> **Goal of the exercise**: Turn the lines below, starting with the first one and going on through the line that contains "road 3 (unclassified): [(187,511),(511,135)]", into a numbered list. Skip any blank lines and leave the pictures out.

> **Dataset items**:
***

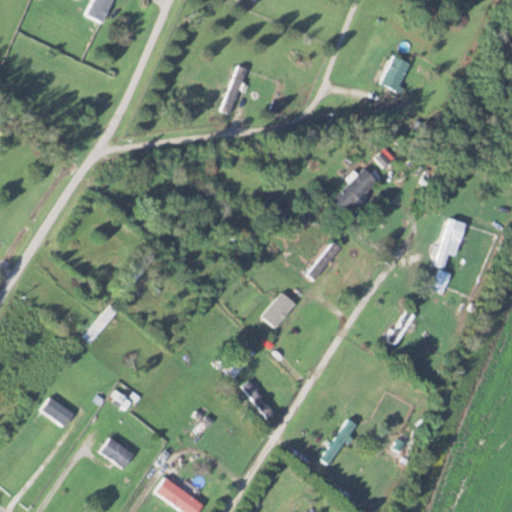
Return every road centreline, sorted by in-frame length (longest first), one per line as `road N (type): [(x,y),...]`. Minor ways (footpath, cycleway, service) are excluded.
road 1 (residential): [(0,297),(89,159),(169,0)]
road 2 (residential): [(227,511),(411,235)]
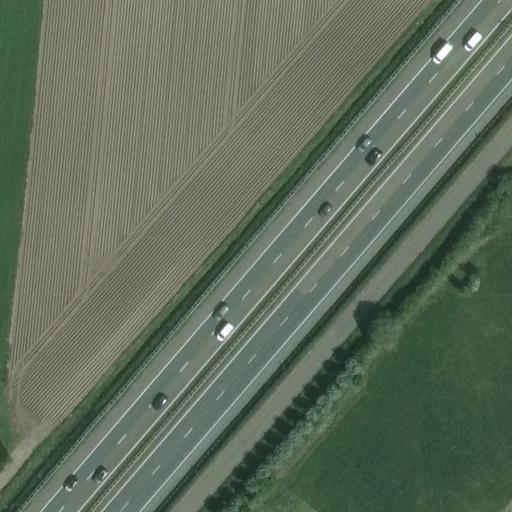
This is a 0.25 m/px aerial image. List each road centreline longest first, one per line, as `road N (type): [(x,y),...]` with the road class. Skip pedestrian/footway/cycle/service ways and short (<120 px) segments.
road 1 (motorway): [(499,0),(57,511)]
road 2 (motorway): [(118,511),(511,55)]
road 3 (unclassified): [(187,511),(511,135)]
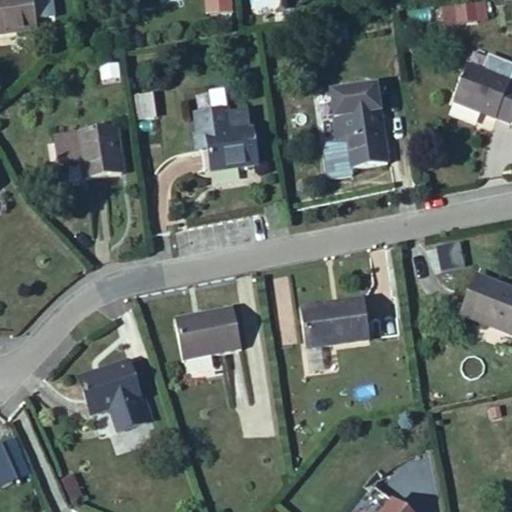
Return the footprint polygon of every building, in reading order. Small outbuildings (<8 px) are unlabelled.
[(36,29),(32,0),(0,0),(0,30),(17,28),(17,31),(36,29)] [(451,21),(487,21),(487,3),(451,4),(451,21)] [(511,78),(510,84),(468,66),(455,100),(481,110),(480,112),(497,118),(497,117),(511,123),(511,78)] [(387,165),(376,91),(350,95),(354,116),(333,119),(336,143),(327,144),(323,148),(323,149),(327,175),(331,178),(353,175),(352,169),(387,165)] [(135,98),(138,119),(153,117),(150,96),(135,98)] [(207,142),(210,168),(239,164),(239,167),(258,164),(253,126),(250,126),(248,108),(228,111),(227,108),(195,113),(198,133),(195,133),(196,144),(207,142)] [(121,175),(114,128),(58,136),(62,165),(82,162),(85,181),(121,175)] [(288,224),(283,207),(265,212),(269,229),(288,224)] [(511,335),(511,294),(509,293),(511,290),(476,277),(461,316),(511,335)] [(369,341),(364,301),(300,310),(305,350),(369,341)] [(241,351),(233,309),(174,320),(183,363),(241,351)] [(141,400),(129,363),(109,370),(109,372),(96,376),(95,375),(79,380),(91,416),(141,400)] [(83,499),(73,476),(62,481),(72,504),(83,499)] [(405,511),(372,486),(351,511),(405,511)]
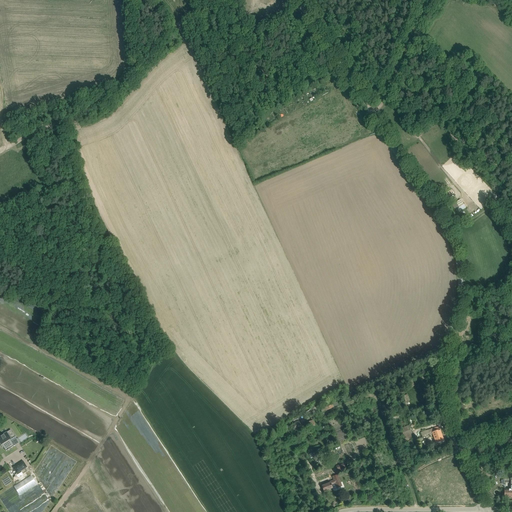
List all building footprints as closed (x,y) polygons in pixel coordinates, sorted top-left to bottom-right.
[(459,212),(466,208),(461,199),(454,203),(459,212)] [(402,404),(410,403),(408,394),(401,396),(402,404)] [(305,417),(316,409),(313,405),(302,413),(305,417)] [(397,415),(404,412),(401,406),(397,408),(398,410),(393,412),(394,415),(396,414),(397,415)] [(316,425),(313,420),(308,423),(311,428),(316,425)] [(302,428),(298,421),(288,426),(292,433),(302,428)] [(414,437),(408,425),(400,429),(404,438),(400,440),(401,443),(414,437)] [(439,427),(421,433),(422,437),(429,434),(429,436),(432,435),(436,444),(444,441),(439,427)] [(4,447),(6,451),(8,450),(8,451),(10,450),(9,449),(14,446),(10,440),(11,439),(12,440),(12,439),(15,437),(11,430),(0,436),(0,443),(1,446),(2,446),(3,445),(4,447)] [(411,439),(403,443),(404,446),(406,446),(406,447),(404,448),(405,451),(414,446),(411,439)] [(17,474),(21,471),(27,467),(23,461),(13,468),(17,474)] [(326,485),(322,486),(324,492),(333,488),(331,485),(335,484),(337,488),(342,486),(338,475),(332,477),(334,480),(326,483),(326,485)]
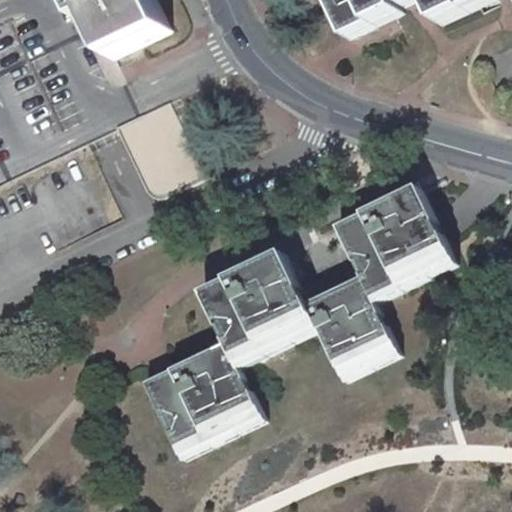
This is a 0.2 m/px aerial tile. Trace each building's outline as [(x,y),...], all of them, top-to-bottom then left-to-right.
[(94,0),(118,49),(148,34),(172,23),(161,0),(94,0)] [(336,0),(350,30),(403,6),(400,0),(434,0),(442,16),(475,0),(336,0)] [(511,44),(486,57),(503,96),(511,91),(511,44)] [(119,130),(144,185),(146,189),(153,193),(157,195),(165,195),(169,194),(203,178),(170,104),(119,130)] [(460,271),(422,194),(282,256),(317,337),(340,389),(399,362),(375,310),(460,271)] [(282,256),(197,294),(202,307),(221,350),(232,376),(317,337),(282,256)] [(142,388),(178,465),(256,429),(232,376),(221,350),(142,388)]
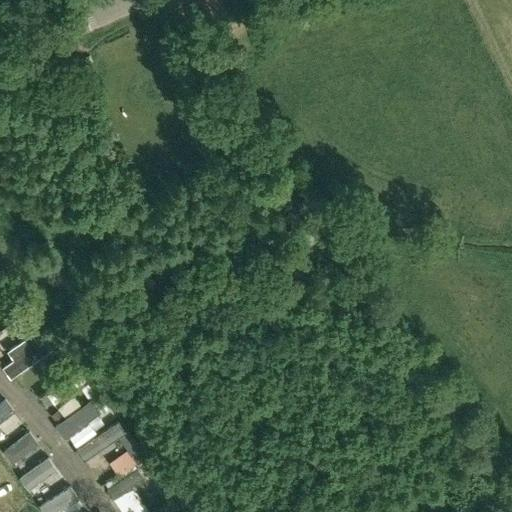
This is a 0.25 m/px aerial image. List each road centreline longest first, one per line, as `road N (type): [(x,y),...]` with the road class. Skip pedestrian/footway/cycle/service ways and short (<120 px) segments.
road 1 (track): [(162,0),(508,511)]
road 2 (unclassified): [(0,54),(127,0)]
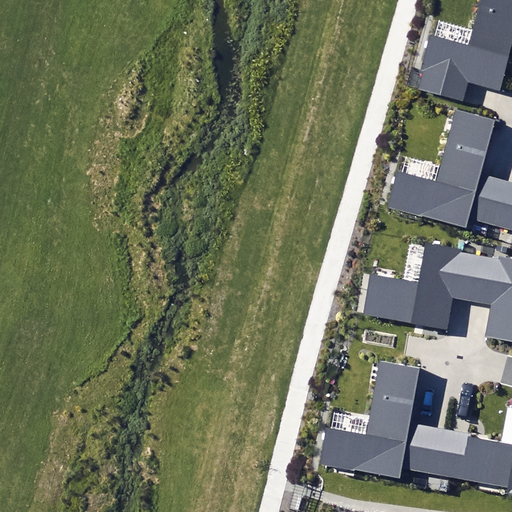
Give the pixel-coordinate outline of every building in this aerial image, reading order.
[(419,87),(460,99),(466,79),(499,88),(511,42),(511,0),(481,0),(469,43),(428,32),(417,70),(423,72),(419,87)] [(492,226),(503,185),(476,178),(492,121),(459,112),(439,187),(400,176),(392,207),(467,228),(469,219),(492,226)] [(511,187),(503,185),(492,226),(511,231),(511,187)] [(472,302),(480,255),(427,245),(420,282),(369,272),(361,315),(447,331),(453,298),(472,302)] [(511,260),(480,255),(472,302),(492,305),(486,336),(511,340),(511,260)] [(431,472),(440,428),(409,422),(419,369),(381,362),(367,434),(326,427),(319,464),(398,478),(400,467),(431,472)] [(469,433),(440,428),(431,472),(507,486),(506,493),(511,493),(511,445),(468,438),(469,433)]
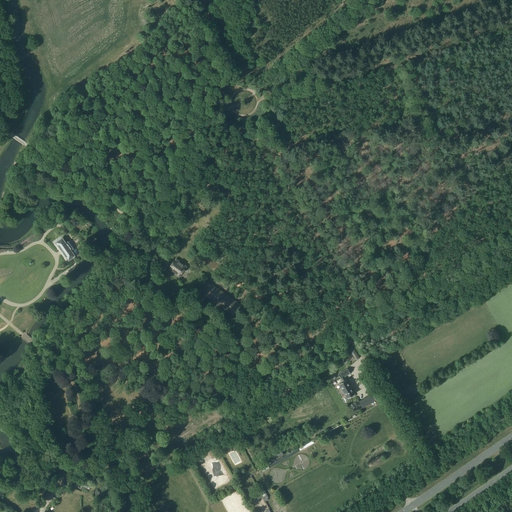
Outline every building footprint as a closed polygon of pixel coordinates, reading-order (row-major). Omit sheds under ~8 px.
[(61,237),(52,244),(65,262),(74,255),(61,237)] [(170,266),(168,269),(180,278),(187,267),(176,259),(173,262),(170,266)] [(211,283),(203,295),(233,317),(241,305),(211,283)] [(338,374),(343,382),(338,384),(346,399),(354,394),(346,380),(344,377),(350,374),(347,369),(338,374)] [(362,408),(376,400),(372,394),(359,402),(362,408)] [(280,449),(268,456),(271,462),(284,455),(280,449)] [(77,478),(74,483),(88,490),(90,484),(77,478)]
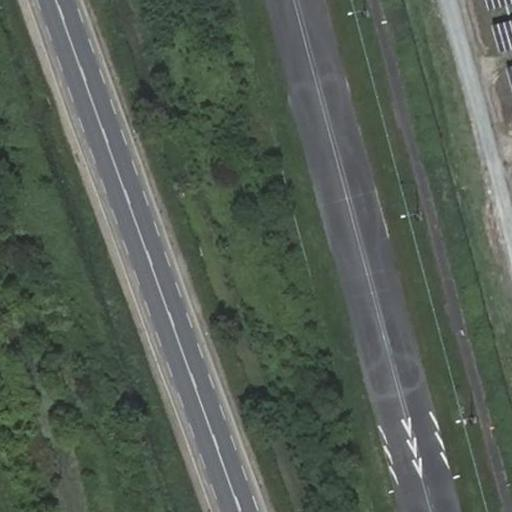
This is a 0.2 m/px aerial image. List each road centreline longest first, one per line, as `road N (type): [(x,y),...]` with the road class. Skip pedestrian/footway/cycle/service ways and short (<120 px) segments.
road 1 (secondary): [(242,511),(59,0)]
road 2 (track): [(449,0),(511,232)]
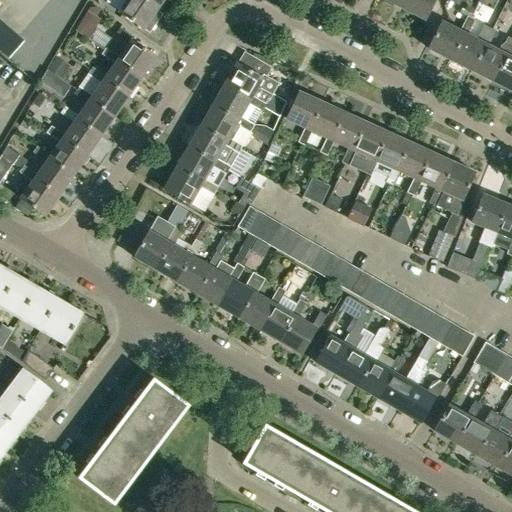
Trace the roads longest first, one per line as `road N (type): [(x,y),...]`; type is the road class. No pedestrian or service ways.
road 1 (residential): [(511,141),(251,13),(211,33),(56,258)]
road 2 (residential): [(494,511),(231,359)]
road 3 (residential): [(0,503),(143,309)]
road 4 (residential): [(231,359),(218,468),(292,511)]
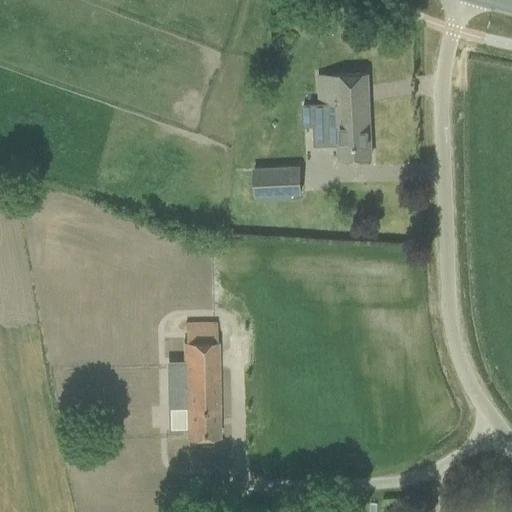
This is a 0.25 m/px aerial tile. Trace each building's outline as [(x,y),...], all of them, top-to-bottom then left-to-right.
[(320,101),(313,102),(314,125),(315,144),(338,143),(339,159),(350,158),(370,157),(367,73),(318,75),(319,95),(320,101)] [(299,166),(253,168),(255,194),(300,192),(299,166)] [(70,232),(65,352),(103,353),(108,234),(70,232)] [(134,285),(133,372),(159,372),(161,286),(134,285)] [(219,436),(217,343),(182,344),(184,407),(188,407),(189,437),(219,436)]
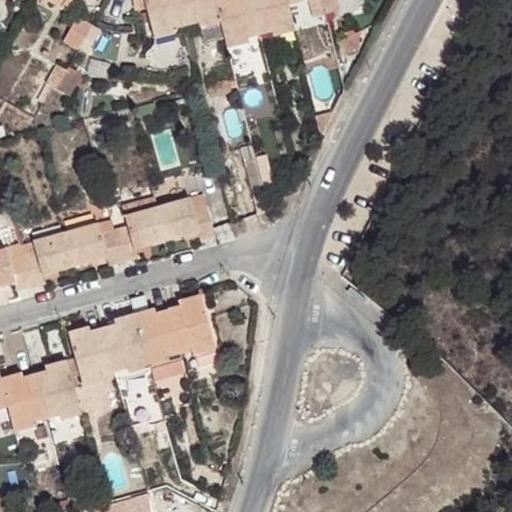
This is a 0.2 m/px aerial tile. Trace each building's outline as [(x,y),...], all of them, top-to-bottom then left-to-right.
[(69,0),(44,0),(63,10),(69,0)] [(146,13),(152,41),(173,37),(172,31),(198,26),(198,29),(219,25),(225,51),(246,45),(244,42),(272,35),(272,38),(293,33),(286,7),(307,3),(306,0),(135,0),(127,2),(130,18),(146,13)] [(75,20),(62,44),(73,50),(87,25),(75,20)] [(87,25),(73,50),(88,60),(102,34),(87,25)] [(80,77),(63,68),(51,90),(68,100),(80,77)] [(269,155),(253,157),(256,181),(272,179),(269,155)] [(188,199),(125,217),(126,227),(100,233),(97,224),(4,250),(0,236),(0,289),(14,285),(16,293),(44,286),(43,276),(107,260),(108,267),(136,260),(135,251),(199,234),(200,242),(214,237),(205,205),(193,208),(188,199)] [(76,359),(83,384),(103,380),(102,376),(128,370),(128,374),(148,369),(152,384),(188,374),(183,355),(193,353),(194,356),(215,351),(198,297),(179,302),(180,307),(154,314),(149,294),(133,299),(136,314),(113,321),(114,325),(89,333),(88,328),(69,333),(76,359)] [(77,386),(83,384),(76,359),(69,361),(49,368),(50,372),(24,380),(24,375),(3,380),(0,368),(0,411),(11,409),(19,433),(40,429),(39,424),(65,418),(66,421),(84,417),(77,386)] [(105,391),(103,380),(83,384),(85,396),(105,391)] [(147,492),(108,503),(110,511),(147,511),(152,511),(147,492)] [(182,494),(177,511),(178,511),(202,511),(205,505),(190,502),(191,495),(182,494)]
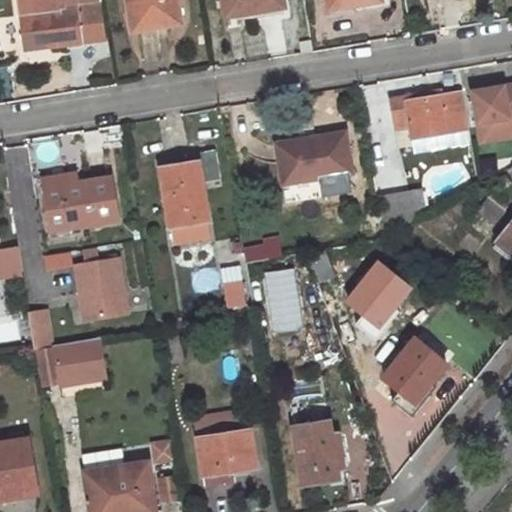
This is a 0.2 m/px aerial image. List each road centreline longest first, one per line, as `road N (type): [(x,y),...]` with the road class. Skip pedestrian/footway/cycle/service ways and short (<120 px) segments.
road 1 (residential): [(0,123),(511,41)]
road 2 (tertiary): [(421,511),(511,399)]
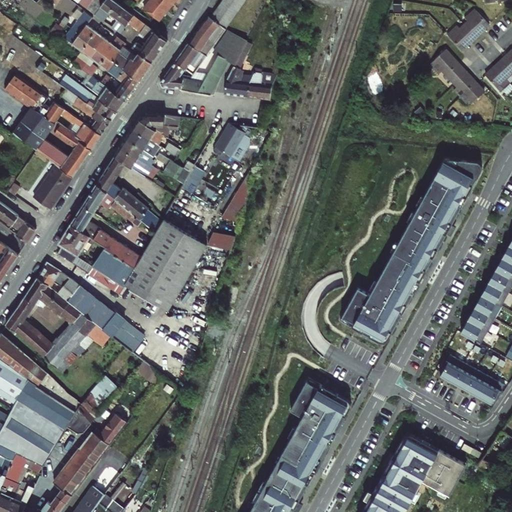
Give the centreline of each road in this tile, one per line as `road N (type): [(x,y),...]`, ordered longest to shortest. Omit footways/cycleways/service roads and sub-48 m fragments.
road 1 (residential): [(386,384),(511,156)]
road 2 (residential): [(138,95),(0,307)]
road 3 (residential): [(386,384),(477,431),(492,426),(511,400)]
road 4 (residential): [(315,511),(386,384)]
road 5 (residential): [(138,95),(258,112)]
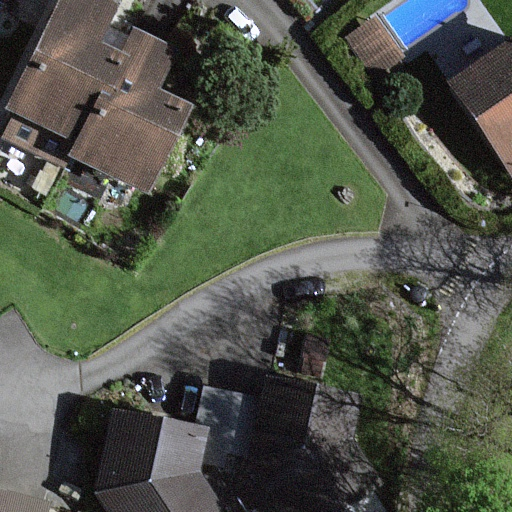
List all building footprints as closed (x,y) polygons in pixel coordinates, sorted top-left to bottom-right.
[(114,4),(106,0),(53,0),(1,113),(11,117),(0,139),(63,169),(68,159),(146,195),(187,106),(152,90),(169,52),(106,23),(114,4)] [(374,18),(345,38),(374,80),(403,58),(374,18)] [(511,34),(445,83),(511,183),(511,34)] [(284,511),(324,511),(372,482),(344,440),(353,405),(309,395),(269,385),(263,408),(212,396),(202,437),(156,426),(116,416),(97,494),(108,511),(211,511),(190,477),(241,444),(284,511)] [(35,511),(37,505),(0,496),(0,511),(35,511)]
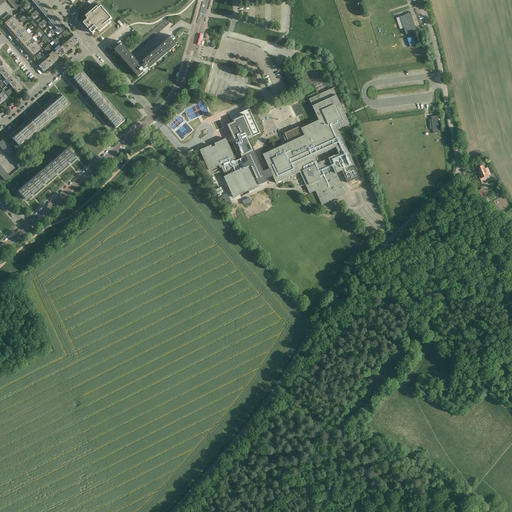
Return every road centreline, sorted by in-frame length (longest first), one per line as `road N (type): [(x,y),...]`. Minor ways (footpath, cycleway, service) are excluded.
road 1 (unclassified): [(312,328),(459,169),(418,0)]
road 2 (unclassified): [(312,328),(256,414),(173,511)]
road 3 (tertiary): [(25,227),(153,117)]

***

> **Exercise solution**:
1. Return every road centreline, sorted by in-frame length (longest first), one per line as `road N (type): [(x,y),...]`. Minor ways (footpath, cycleway, service) are excluded.
2. road 1 (residential): [(0,297),(89,159),(169,0)]
3. road 2 (residential): [(227,511),(411,235)]
4. This is a 0.25 m/px aerial image. List each road centreline longest first, one per line, as `road N (type): [(x,y),...]` with the road class. Skip pedestrian/footway/cycle/service ways and short (<120 px) segments.
5. road 1 (motorway): [(499,0),(57,511)]
6. road 2 (motorway): [(118,511),(511,55)]
7. road 3 (unclassified): [(187,511),(511,135)]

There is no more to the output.